### DATA EXCERPTS
-- Opening Marker --
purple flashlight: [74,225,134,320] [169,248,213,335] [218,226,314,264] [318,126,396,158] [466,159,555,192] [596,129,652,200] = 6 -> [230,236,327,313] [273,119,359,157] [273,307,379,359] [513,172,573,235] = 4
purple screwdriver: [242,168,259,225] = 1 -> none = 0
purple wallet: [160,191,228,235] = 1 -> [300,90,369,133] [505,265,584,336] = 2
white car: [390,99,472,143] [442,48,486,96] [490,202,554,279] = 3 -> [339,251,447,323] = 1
-- Closing Marker --
-- Opening Marker --
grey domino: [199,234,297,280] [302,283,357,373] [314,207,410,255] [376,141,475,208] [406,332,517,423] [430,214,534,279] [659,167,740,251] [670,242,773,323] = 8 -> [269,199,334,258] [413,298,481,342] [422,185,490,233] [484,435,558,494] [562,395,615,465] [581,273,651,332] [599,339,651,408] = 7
-- Closing Marker --
### EXERCISE INSTRUCTIONS
From the material above, retype precisely the lines between the line holding "purple screwdriver: [242,168,259,225]" and the line holding "white car: [390,99,472,143]", inclusive, and nothing beyond them.

### WRITTEN ANSWER
purple screwdriver: [242,168,259,225] = 1 -> none = 0
purple wallet: [160,191,228,235] = 1 -> [300,90,369,133] [505,265,584,336] = 2
white car: [390,99,472,143] [442,48,486,96] [490,202,554,279] = 3 -> [339,251,447,323] = 1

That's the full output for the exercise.